Within this material, find every line where the string "none" appears, and copy it out.

◆ ◆ ◆ ◆ ◆

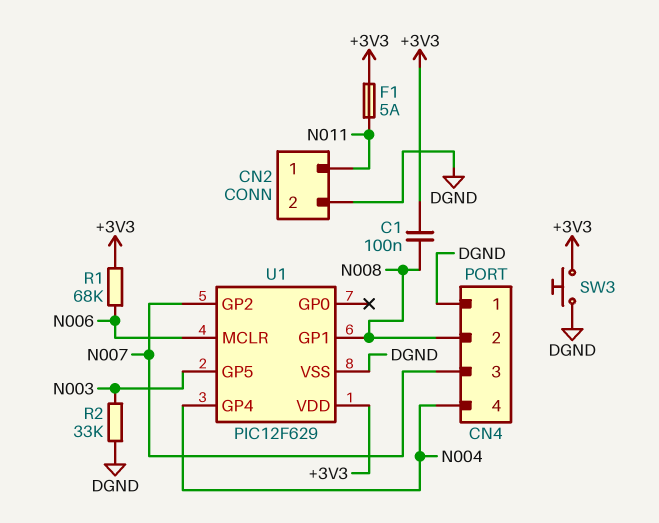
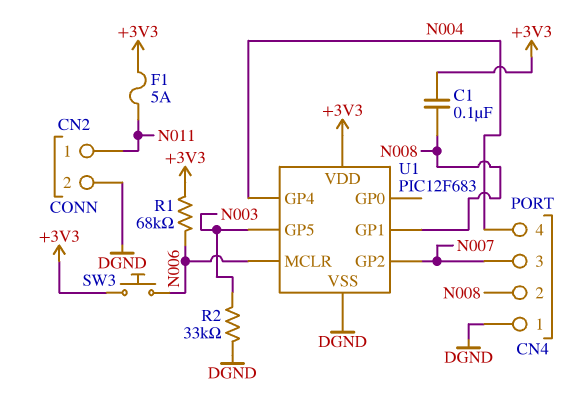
SW3: button (+3V3, DGND) -> button (+3V3, N006)
U1: PIC12F629 -> PIC12F683

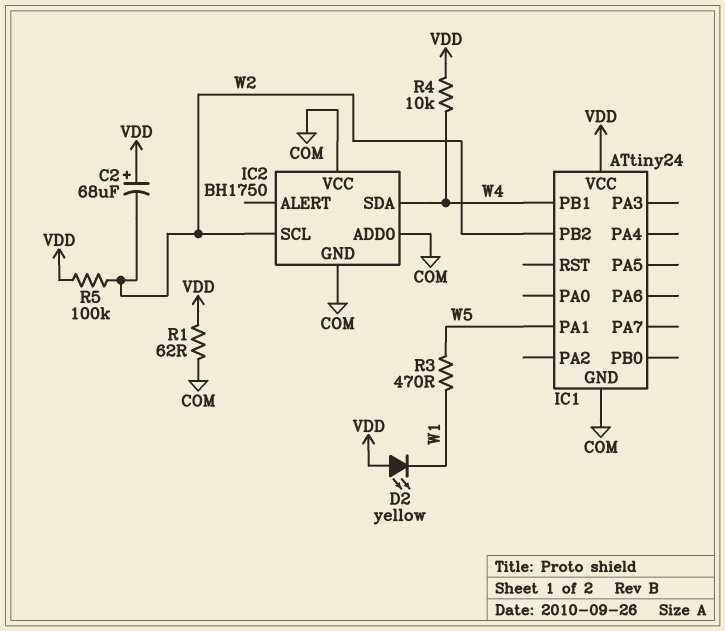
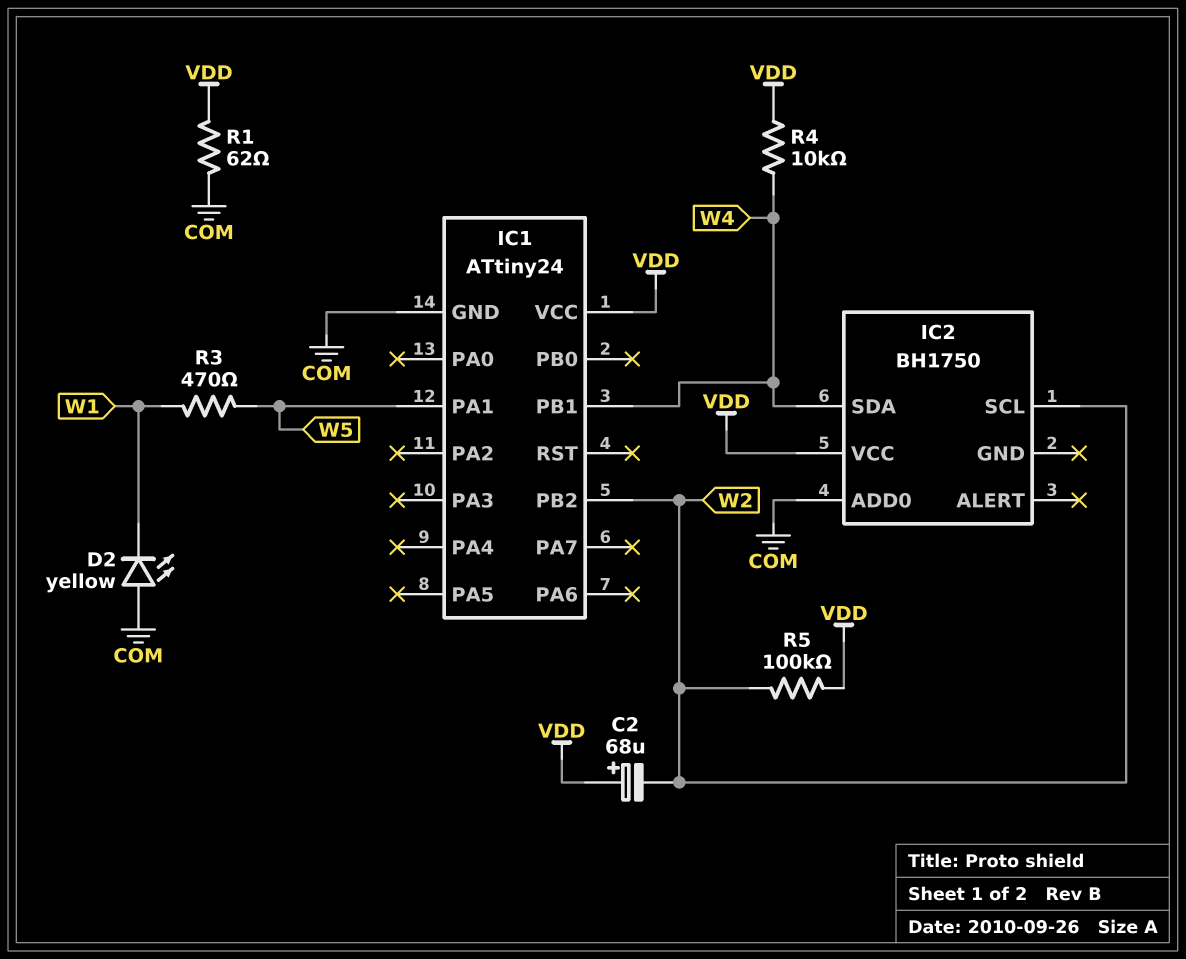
D2: LED yellow (A VDD, K W1) -> LED yellow (A COM, K W1)
IC2 pin GND: COM -> none
IC2 pin VCC: COM -> VDD

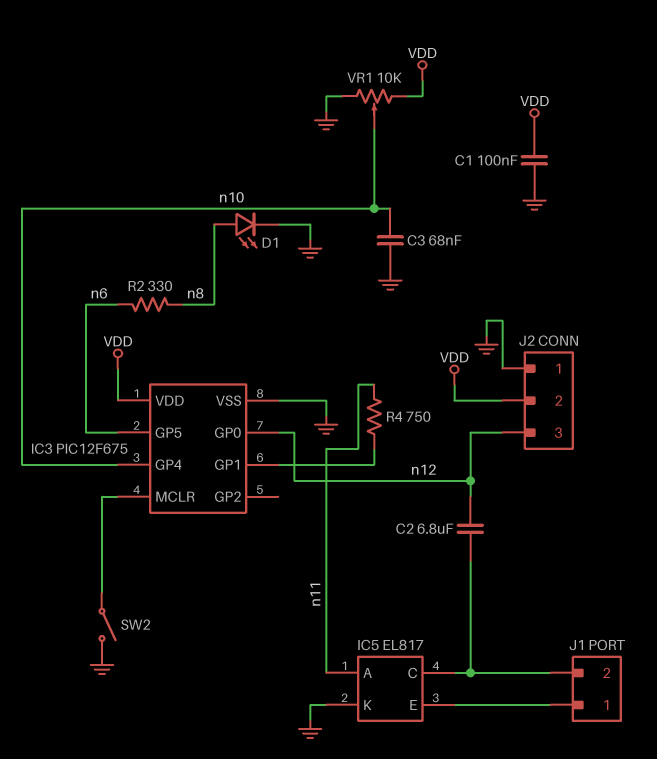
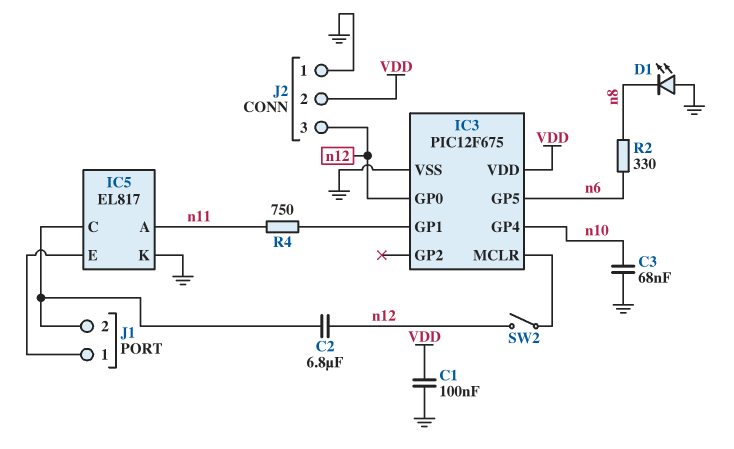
D1: LED (A n8, K GND) -> LED (A GND, K n8)
SW2: switch (GND, IC3/MCLR) -> switch (IC3/MCLR, n12)
VR1: 10k (GND, VDD, wiper n10) -> none

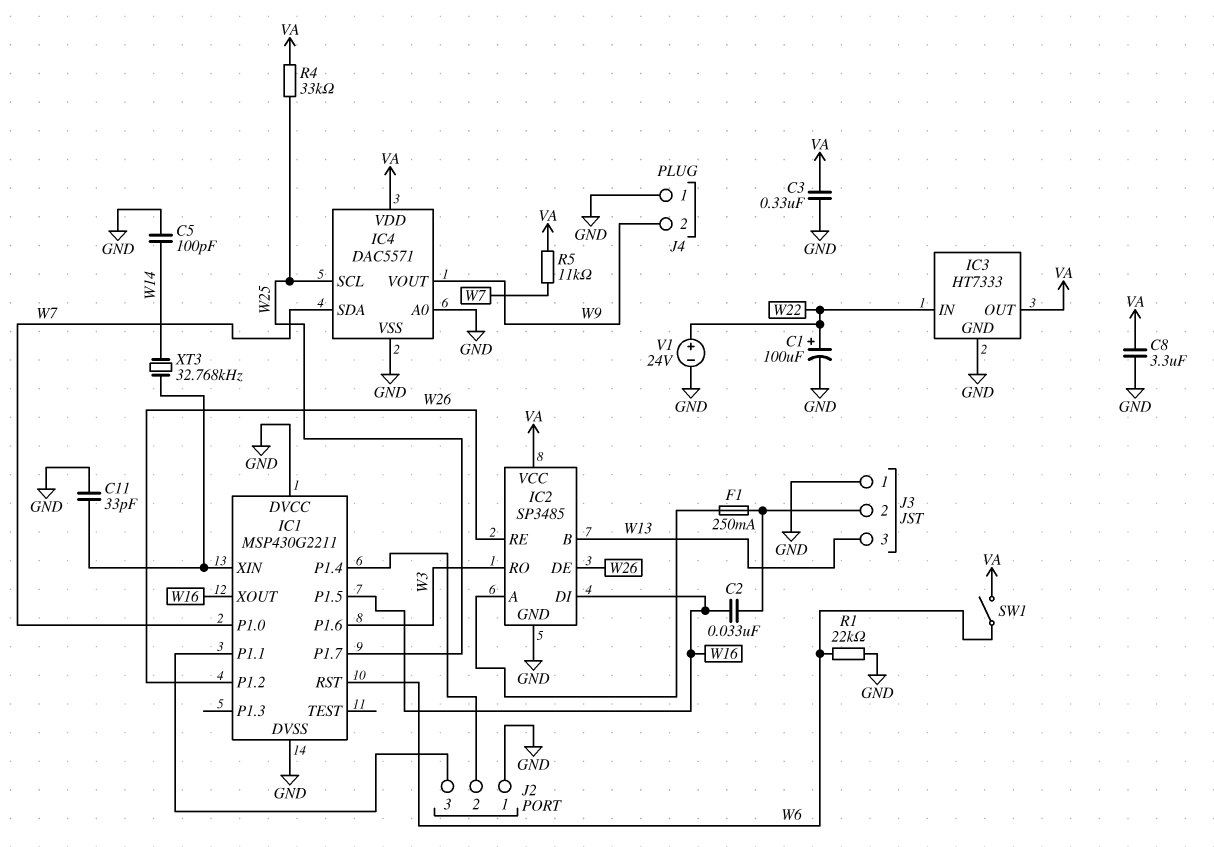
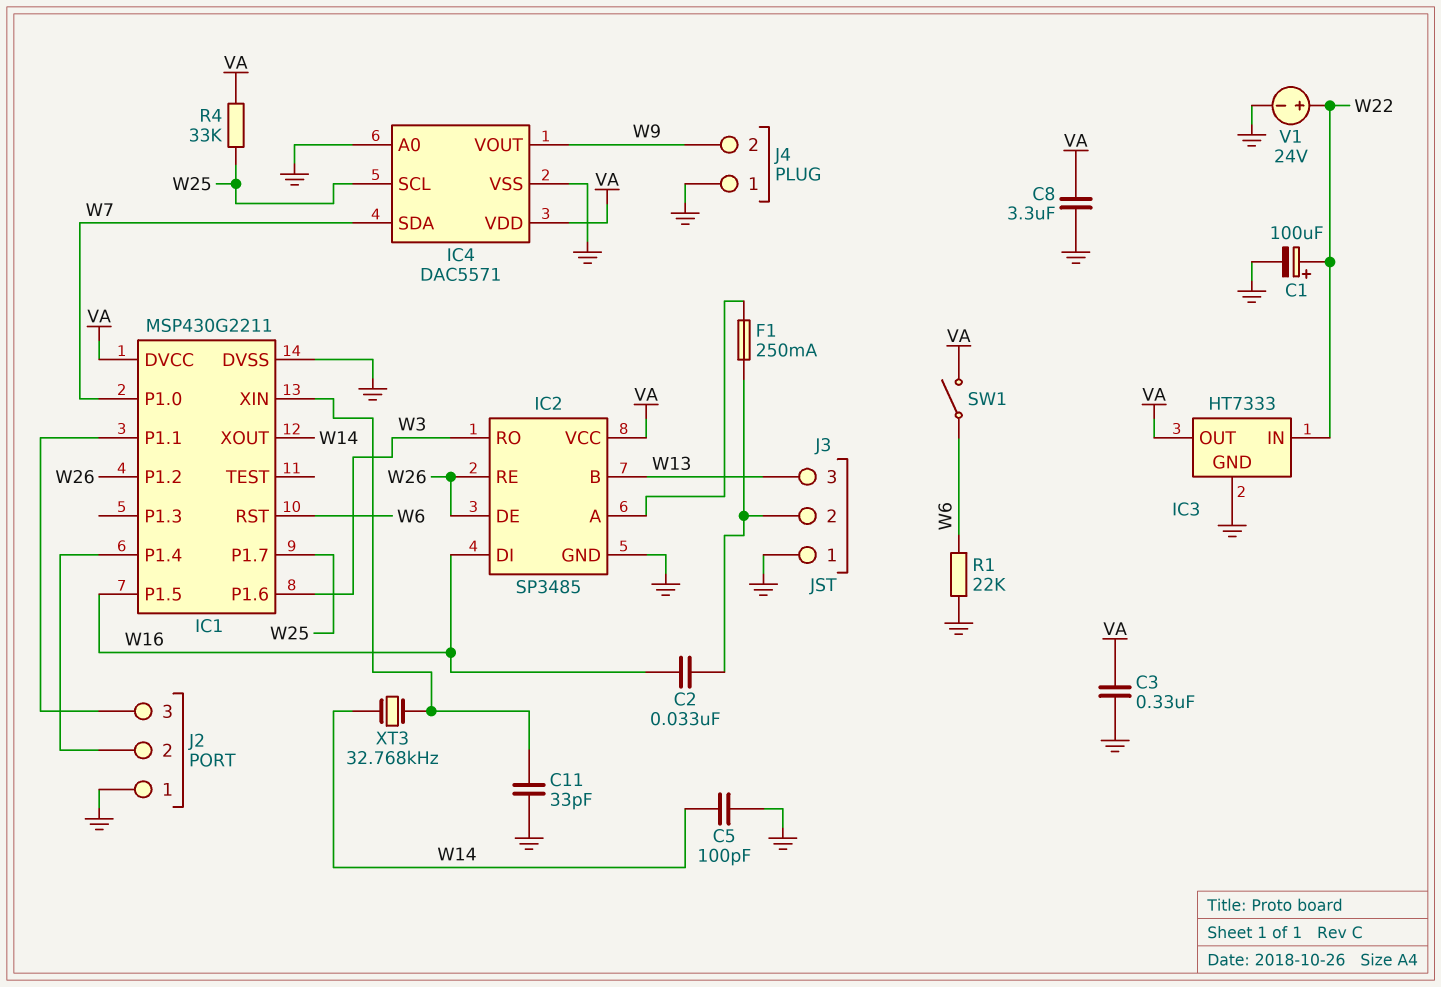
IC1 pin DVCC: GND -> VA
IC1 pin XOUT: W16 -> W14
R5: 11k (VA, W7) -> none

◆ ◆ ◆ ◆ ◆

Solution:
IC2 pin GND: COM -> none
VR1: 10k (GND, VDD, wiper n10) -> none
R5: 11k (VA, W7) -> none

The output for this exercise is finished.